YOUR TASK:
Would you count the lines of the listing that carry the word "plus"? Give only the resulting number.
___ RECORDS PROVIDED ___
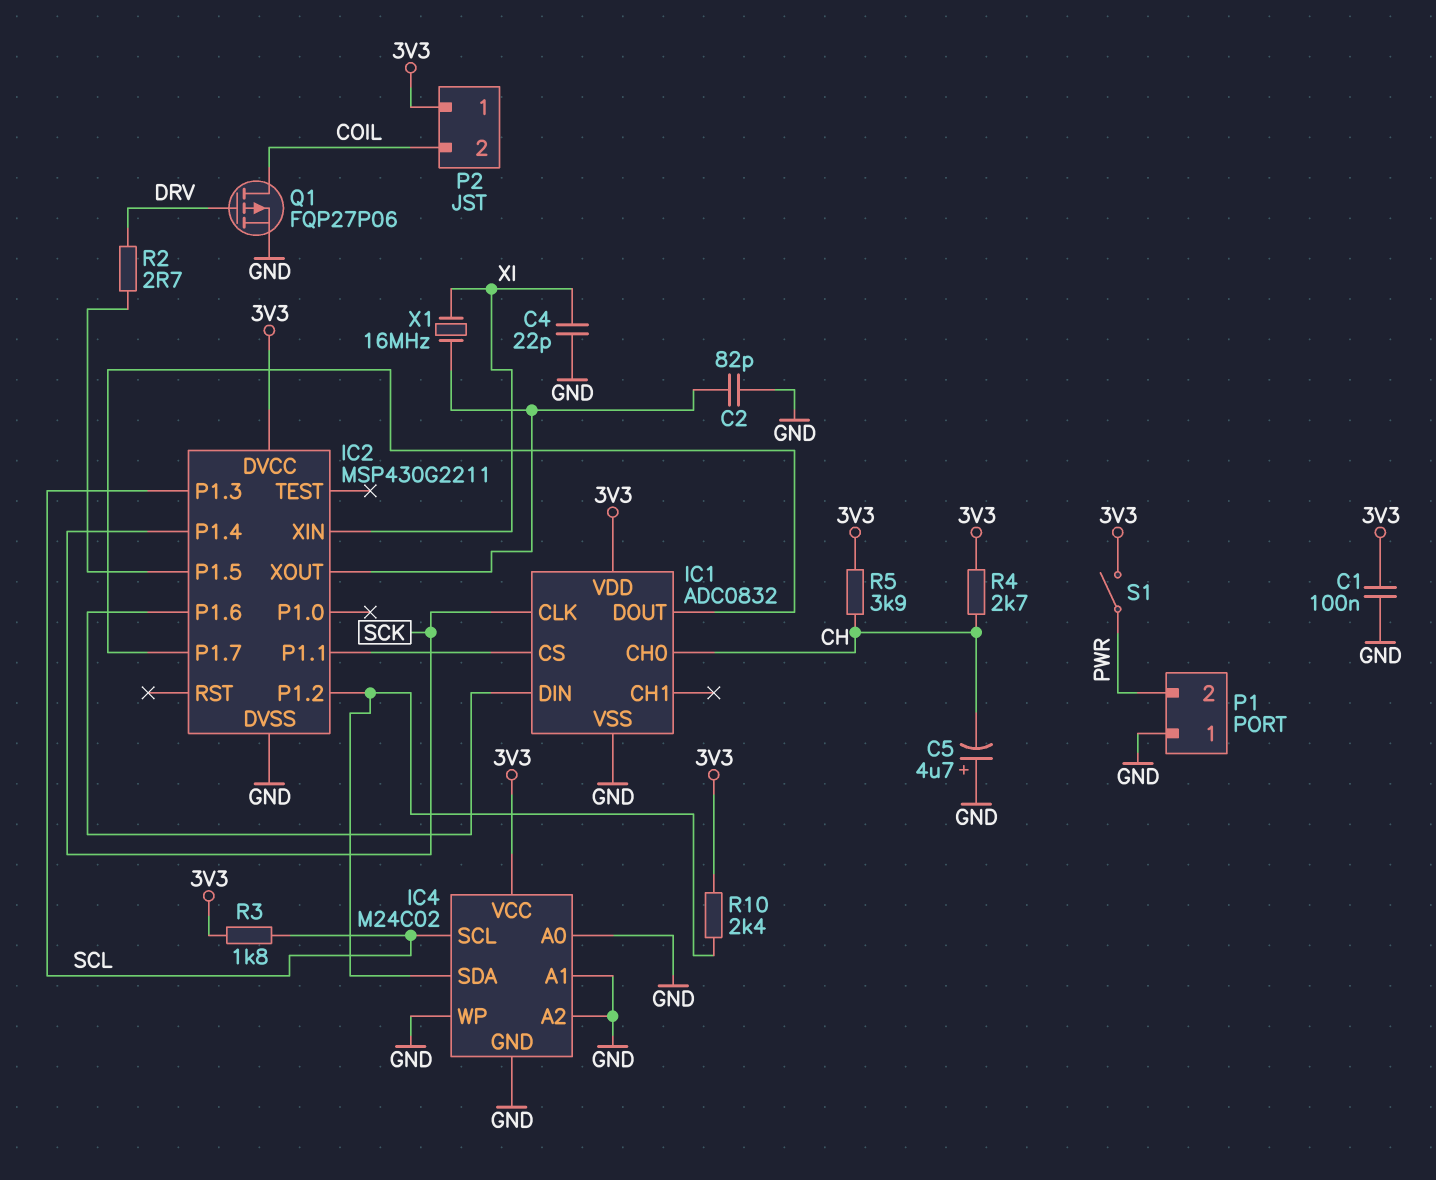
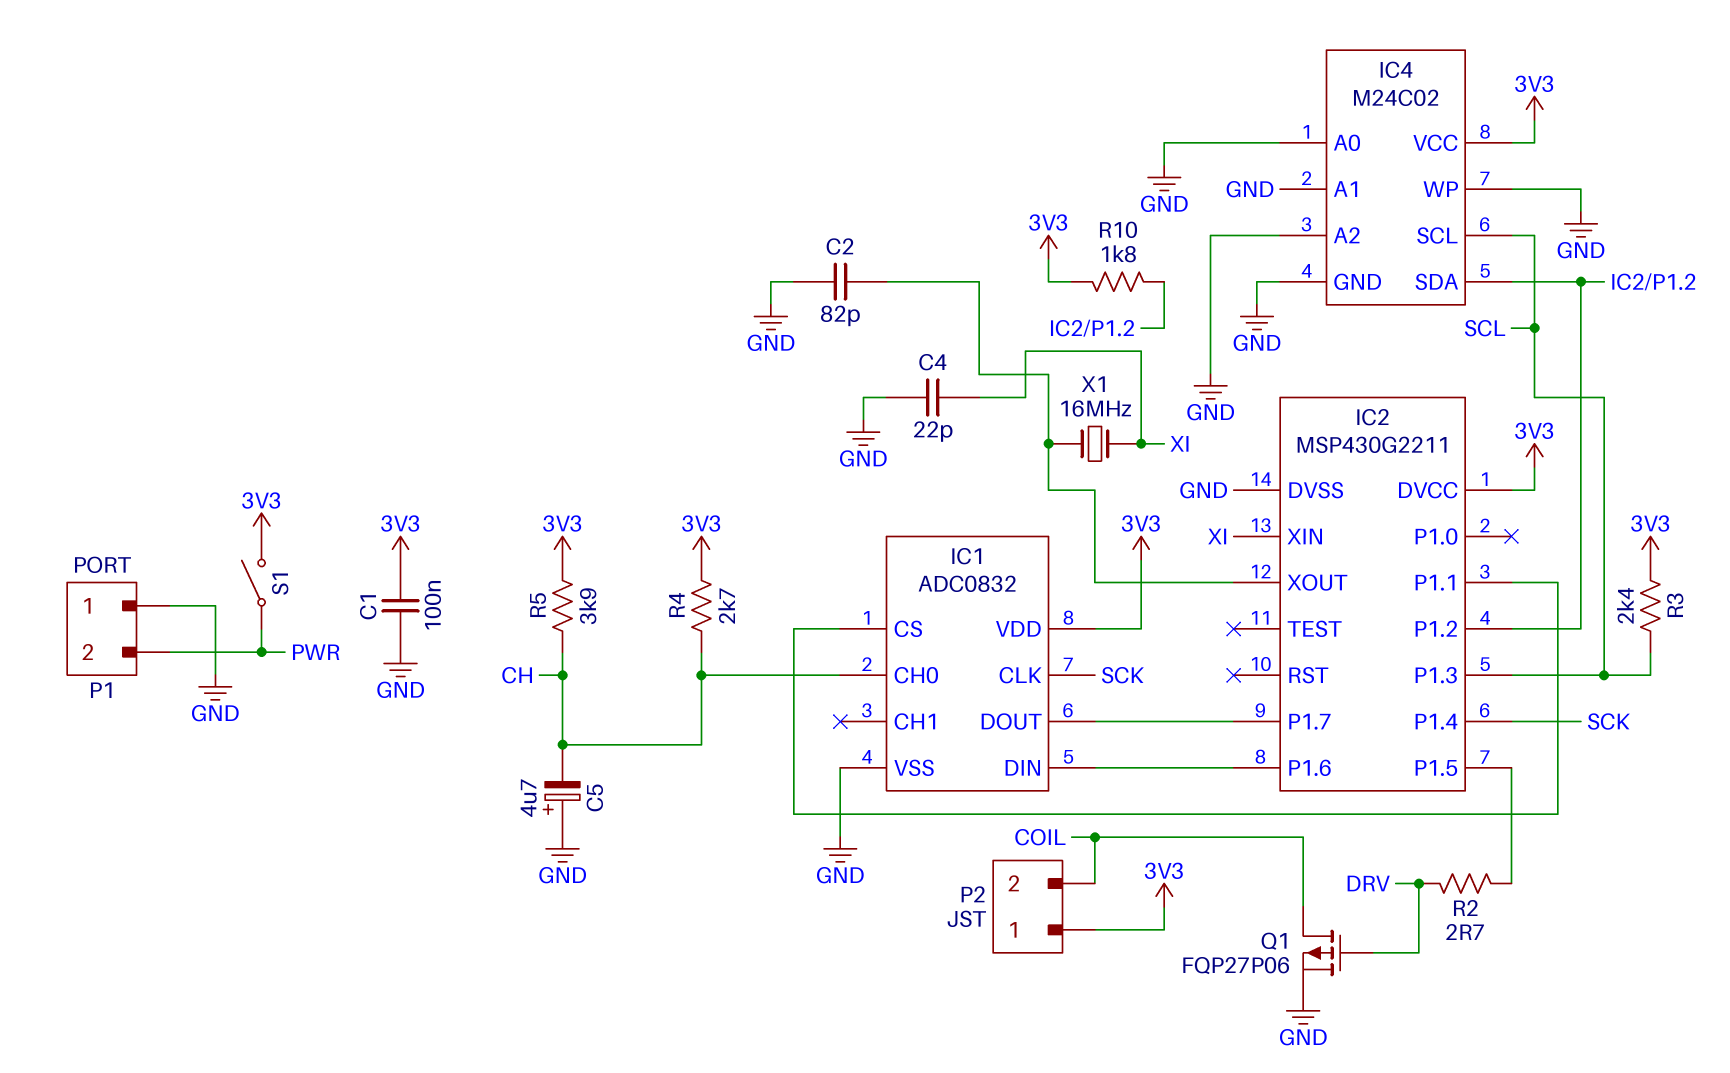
R3: 1.8k (3V3, SCL) -> 2.4k (3V3, SCL)
R10: 2.4k (3V3, IC2/P1.2) -> 1.8k (3V3, IC2/P1.2)

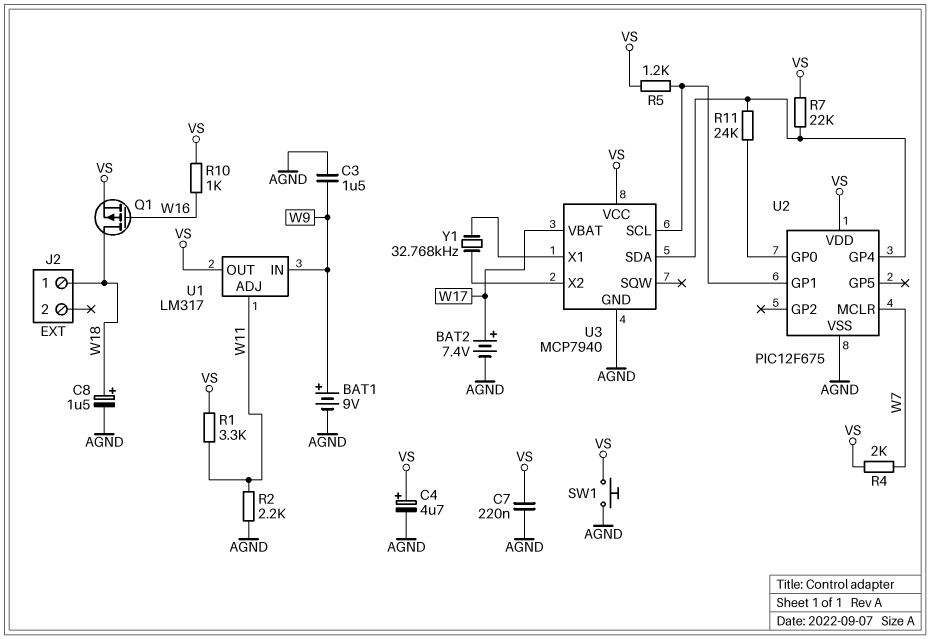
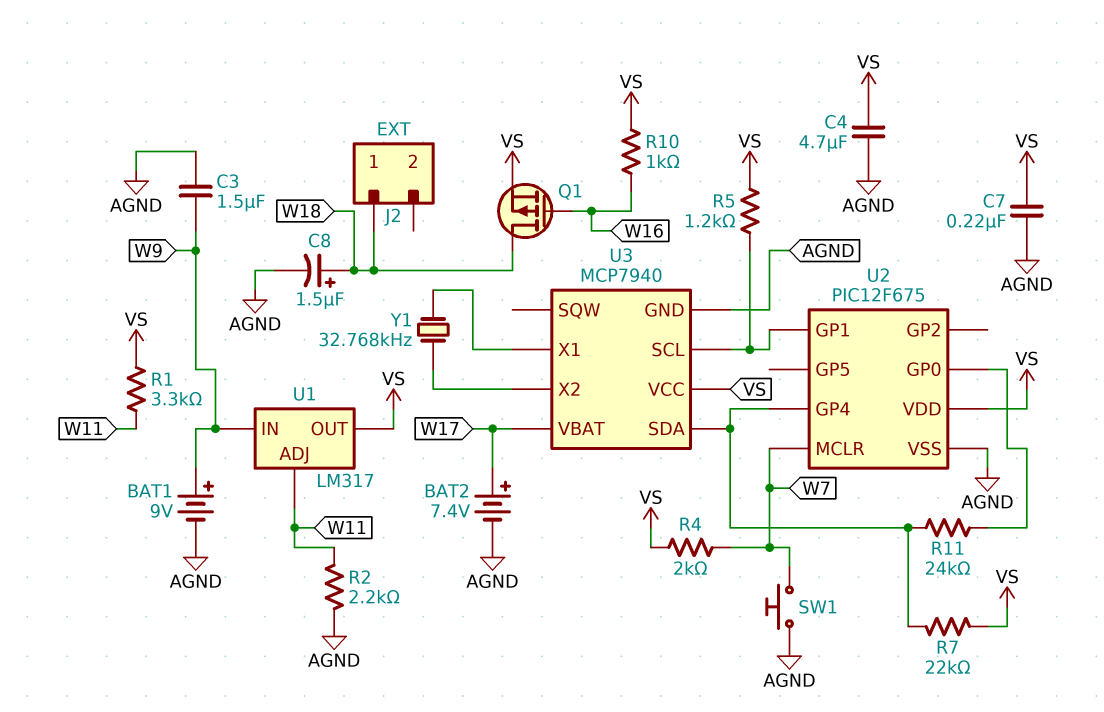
C4: 4.7uF (plus VS, minus AGND) -> 4.7uF (AGND, VS)
SW1: button (AGND, VS) -> button (AGND, W7)

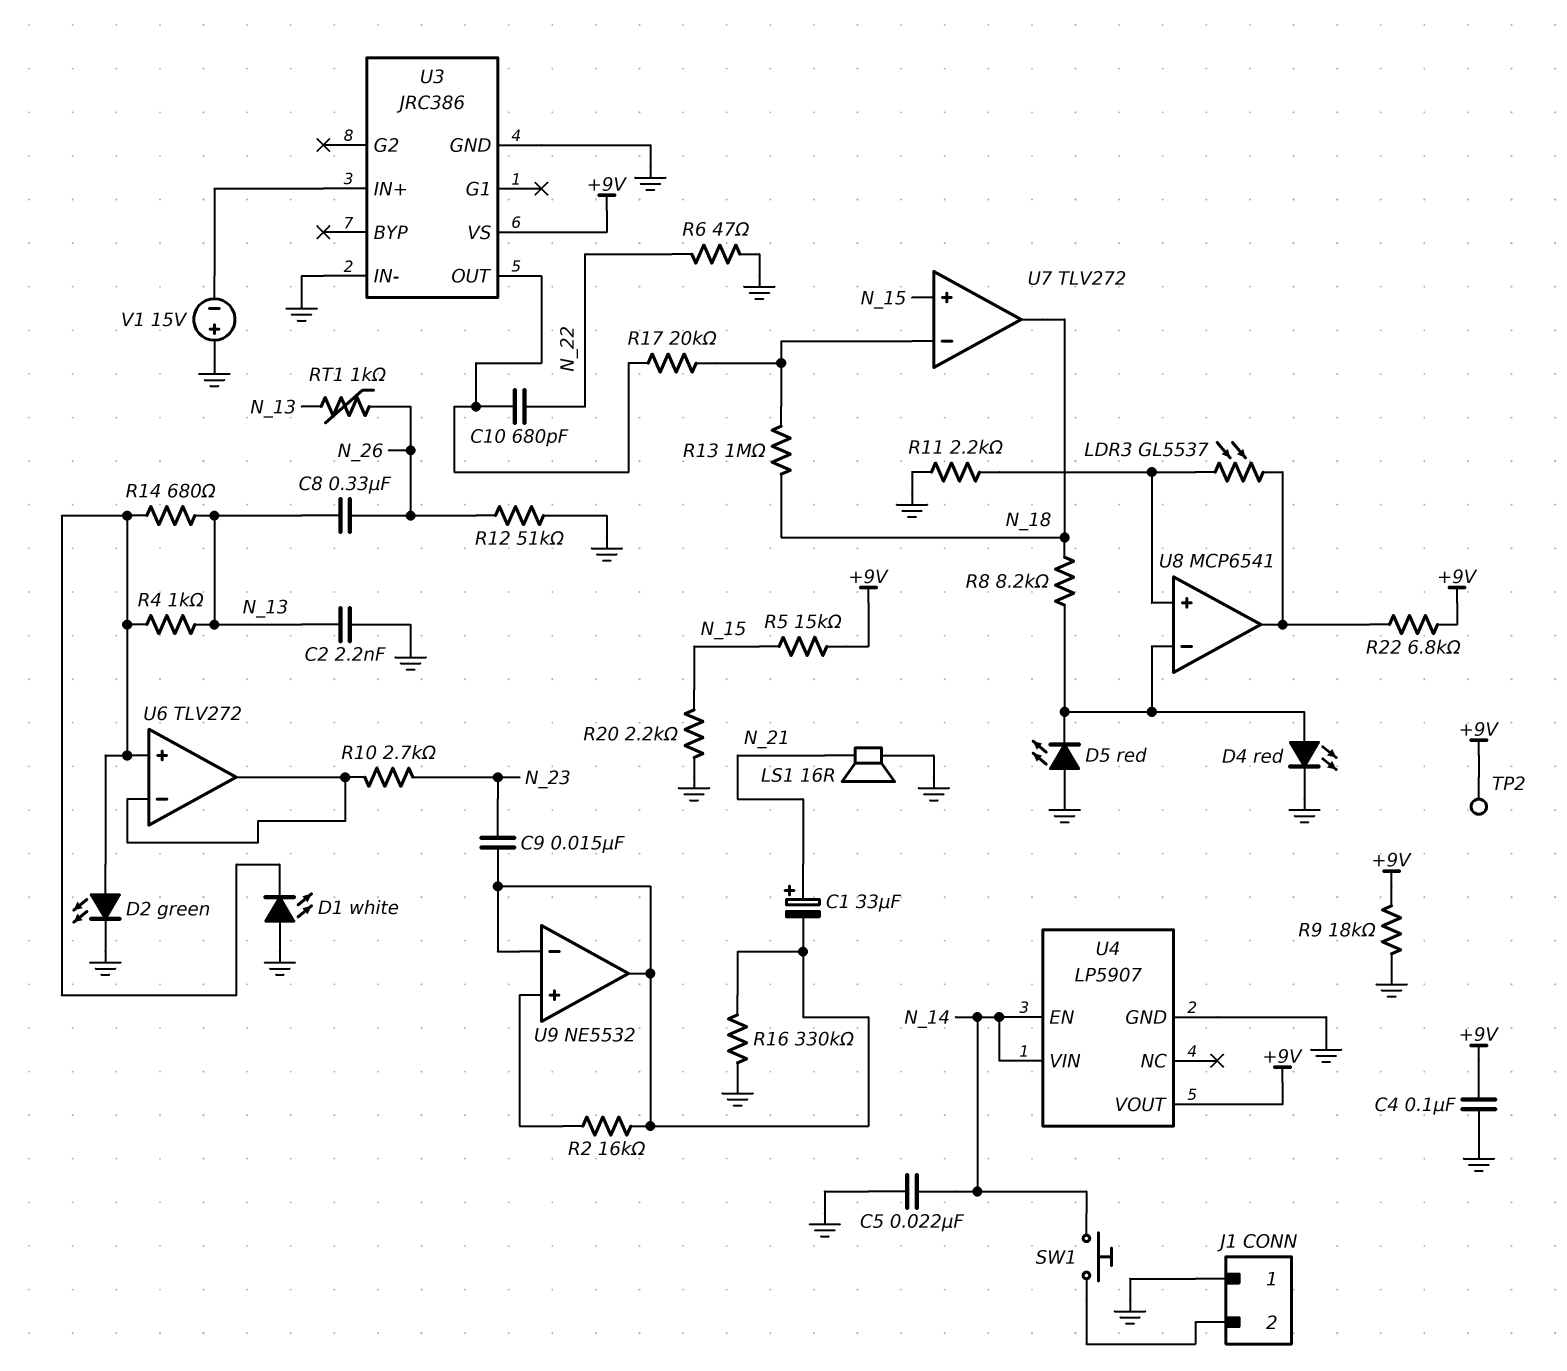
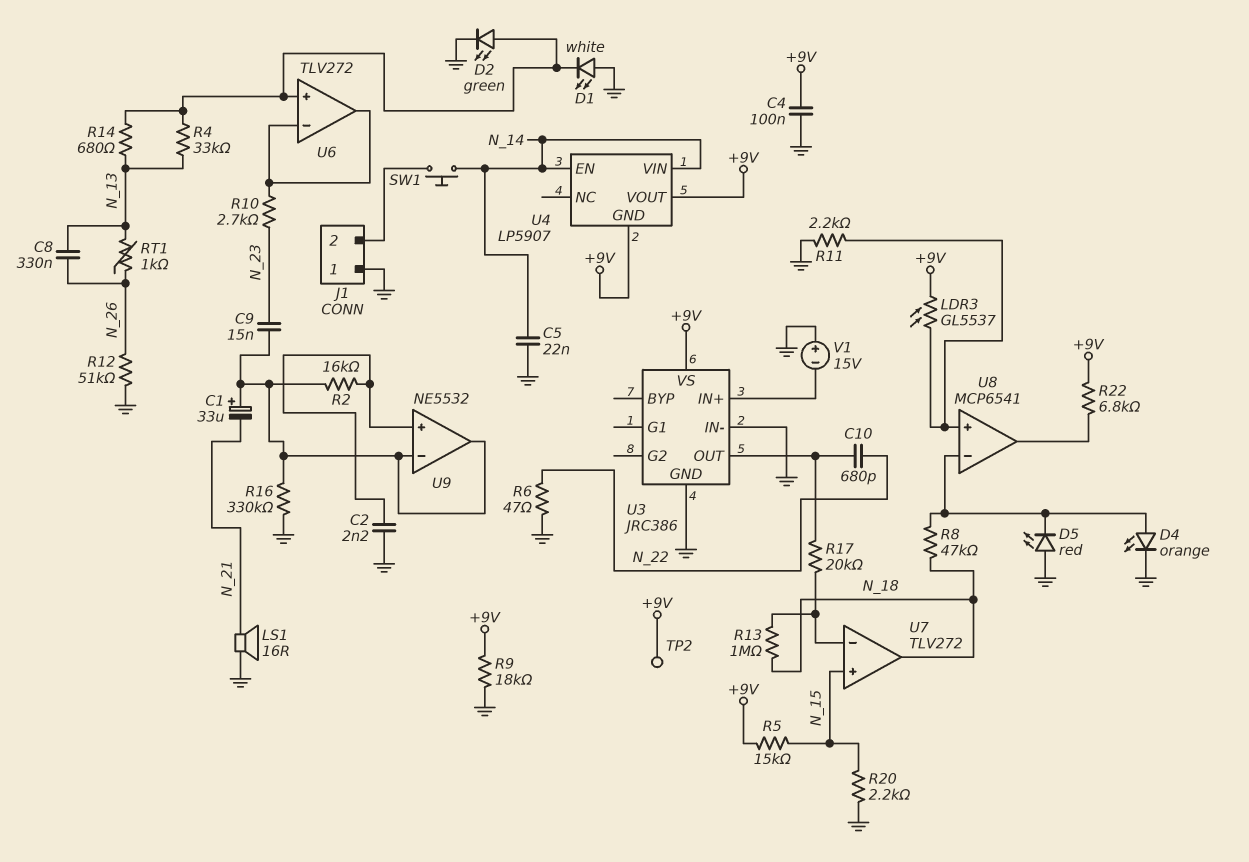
C1: 33uF (plus N_21, minus U9/in-) -> 33uF (plus U9/in-, minus N_21)
C2: 2.2nF (GND, N_13) -> 2.2nF (GND, U9/in+)
D4: LED red (A U8/in-, K GND) -> LED orange (A U8/in-, K GND)
LDR3: GL5537 (U8/in+, U8/out) -> GL5537 (+9V, U8/in+)
R4: 1k (N_13, U6/in+) -> 33k (N_13, U6/in+)
R8: 8.2k (N_18, U8/in-) -> 47k (N_18, U8/in-)
U4 pin GND: GND -> +9V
___
WRITTEN REPLY:
2